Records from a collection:
---
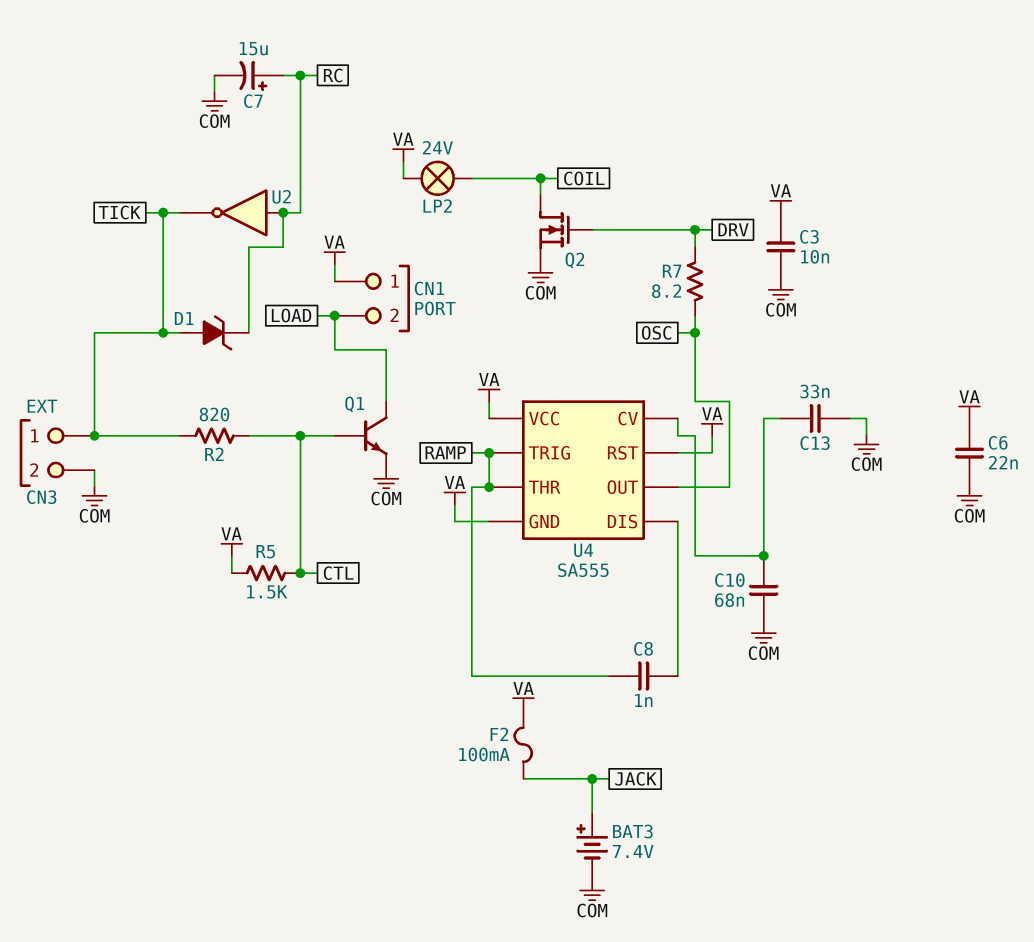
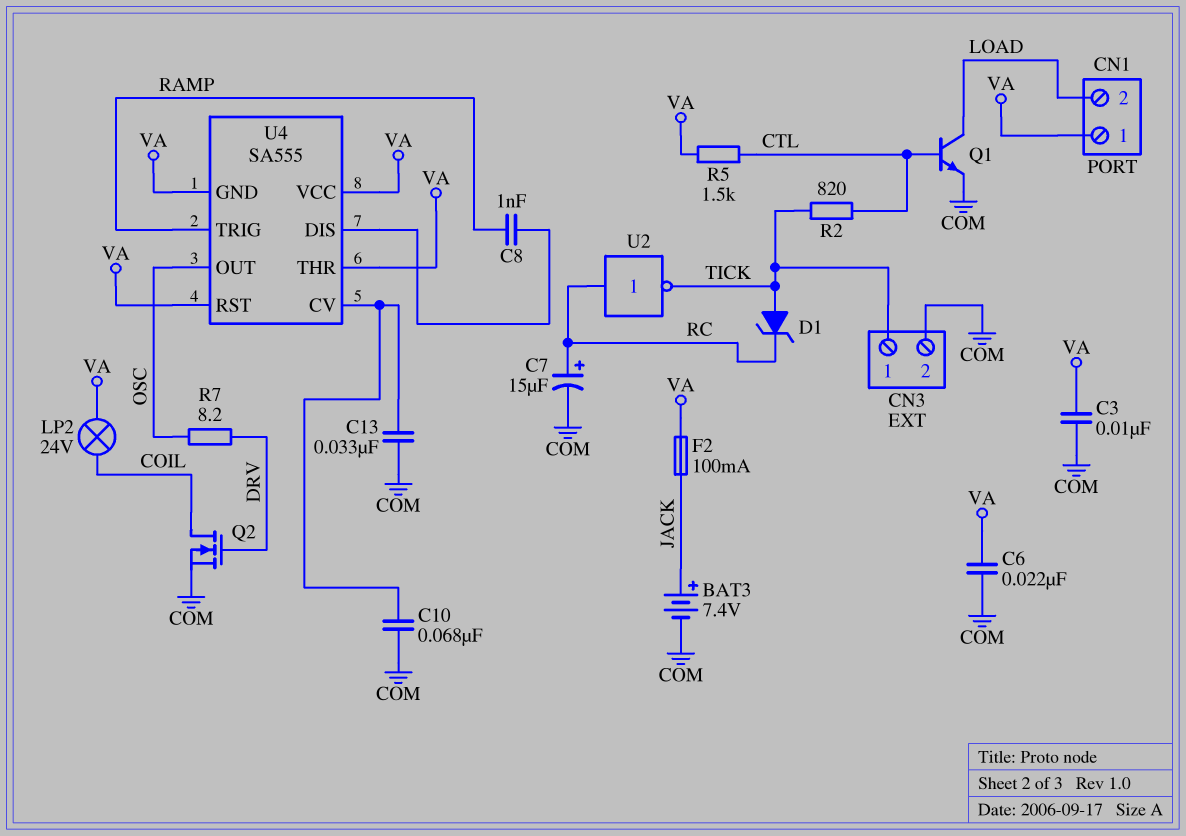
U4 pin THR: RAMP -> VA

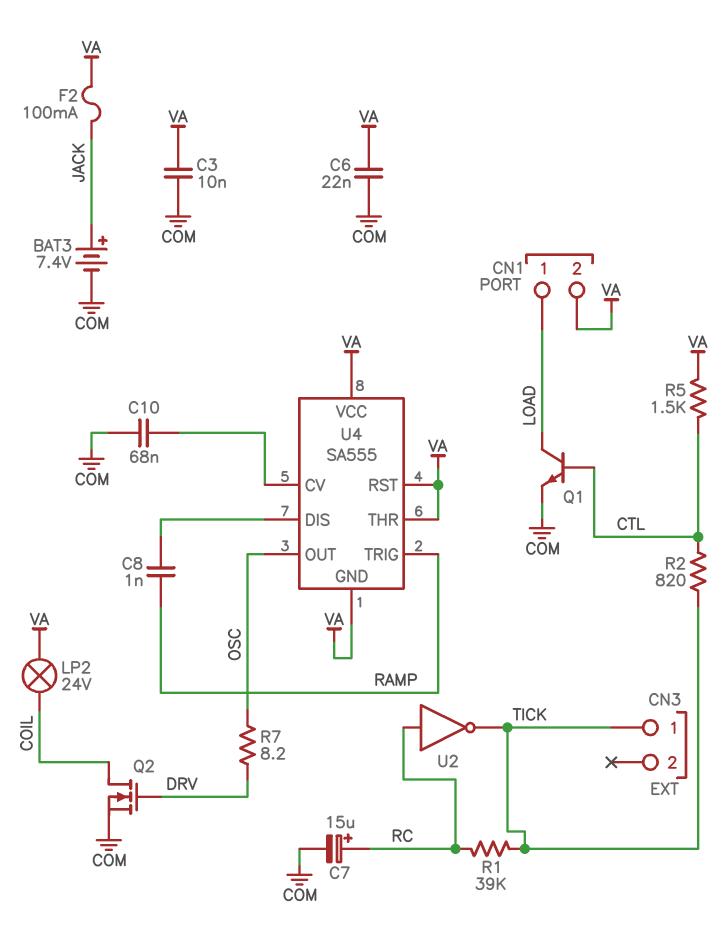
C13: 33nF (COM, U4/CV) -> none
CN1 pin 1: VA -> LOAD
CN1 pin 2: LOAD -> VA
CN3 pin 2: COM -> none
D1: zener (A TICK, K RC) -> none
R1: none -> 39k (RC, TICK)

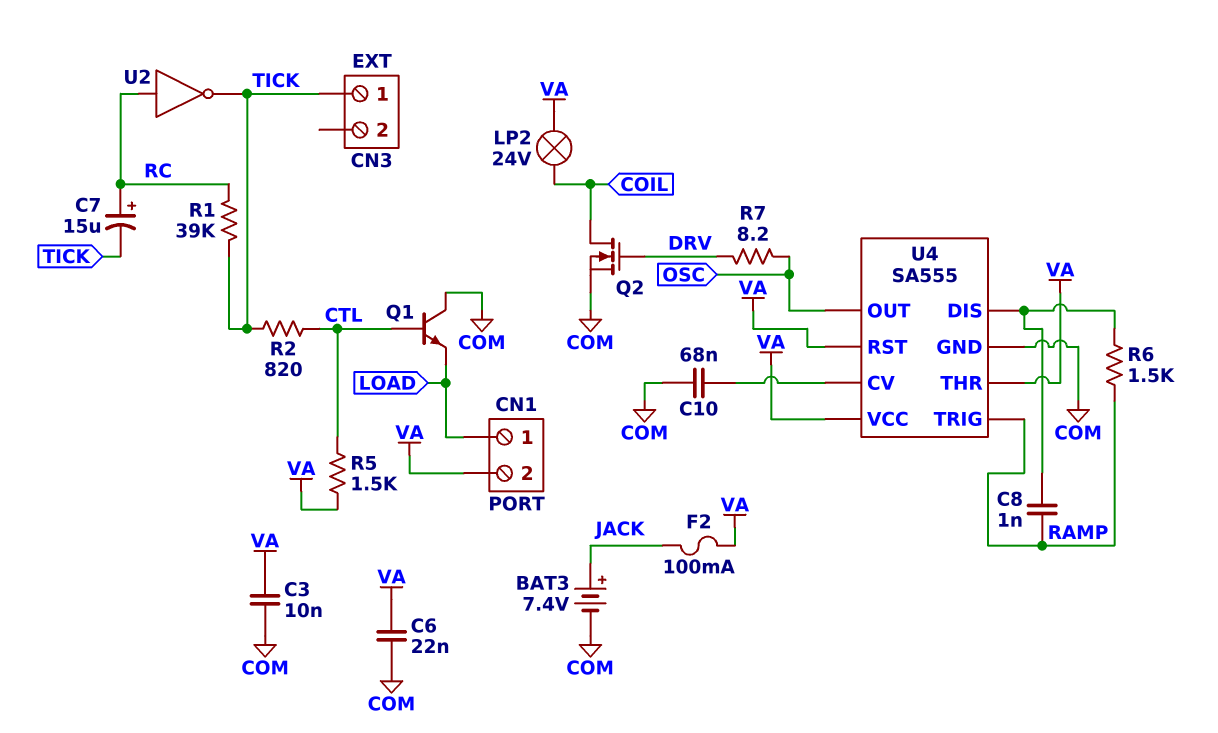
C7: 15uF (plus RC, minus COM) -> 15uF (plus RC, minus TICK)
Q1: NPN (B CTL, C LOAD, E COM) -> NPN (B CTL, C COM, E LOAD)
R6: none -> 1.5k (RAMP, U4/DIS)
U4 pin GND: VA -> COM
---
**About this exercise:**
Return each line among the entries that holds the word "none".

**Reply to the exercise:**
C13: 33nF (COM, U4/CV) -> none
CN3 pin 2: COM -> none
D1: zener (A TICK, K RC) -> none
R1: none -> 39k (RC, TICK)
R6: none -> 1.5k (RAMP, U4/DIS)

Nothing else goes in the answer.